(Stored data entries)
=-=-=

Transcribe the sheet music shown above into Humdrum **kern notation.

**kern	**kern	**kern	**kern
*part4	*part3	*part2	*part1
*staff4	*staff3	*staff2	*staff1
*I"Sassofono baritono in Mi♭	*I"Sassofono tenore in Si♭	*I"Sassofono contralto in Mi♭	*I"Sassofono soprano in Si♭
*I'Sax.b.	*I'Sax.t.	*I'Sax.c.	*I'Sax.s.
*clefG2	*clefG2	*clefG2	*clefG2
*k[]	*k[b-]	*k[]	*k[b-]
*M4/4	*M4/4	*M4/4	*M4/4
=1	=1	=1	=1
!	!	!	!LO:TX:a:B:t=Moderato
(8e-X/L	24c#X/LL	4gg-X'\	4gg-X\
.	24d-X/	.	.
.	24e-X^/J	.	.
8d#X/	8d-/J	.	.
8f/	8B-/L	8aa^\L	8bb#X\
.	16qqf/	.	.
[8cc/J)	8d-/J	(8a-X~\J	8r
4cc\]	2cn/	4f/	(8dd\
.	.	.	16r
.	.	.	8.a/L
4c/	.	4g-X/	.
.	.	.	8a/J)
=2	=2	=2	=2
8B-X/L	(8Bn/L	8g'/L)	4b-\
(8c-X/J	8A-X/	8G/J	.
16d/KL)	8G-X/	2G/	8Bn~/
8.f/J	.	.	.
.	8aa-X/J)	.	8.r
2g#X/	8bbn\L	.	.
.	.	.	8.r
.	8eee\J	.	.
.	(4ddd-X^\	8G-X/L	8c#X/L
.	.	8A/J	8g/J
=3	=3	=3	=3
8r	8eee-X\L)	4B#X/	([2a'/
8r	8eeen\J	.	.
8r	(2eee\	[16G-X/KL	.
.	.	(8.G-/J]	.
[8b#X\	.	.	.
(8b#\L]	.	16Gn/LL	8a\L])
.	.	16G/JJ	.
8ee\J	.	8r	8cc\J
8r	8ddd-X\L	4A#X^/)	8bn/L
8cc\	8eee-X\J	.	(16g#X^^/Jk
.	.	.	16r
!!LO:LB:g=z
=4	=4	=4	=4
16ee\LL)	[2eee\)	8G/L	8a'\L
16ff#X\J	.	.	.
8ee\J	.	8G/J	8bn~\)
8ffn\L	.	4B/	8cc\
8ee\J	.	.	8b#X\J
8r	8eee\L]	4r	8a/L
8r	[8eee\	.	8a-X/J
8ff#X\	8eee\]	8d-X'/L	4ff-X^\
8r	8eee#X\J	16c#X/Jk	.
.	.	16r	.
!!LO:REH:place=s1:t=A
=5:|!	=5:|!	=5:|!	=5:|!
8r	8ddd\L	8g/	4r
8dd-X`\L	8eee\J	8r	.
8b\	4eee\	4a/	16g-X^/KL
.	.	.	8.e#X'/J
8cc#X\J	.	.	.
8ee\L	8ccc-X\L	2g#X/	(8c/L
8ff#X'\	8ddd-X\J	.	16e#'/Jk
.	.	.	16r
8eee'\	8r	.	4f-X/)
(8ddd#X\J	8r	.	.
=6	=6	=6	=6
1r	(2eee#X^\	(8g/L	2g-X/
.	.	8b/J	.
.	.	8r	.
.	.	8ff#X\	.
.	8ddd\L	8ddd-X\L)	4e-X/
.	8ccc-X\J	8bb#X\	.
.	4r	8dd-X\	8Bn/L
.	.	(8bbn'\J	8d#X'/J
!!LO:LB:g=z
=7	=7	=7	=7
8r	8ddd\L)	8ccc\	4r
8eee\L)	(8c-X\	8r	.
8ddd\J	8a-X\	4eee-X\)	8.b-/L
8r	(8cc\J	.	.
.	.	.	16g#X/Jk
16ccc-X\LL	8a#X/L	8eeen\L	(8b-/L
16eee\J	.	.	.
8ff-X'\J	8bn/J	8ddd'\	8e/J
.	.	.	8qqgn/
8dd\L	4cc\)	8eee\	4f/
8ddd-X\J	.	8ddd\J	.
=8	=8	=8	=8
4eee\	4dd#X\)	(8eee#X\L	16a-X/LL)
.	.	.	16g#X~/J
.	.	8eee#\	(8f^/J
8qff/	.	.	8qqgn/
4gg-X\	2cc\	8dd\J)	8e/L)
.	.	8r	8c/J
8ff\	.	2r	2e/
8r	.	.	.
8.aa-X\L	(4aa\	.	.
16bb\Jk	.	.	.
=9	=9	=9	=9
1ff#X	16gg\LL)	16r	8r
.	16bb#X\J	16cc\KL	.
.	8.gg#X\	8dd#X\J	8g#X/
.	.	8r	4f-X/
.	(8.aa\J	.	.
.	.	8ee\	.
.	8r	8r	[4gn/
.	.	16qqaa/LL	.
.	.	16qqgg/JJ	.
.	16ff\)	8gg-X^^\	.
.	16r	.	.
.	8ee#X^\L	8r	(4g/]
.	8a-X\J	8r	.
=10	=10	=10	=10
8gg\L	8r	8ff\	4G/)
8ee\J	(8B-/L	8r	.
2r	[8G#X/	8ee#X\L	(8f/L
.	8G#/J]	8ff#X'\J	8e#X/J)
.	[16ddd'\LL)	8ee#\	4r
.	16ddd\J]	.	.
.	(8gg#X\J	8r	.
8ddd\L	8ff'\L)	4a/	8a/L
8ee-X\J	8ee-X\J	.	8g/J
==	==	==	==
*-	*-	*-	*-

=-=-=

Exercise requirements:
Find every line in the records that contains the string "kern", matching case exactly, and copy each of those lines.

Response to the exercise:
Transcribe the sheet music shown above into Humdrum **kern notation.
**kern	**kern	**kern	**kern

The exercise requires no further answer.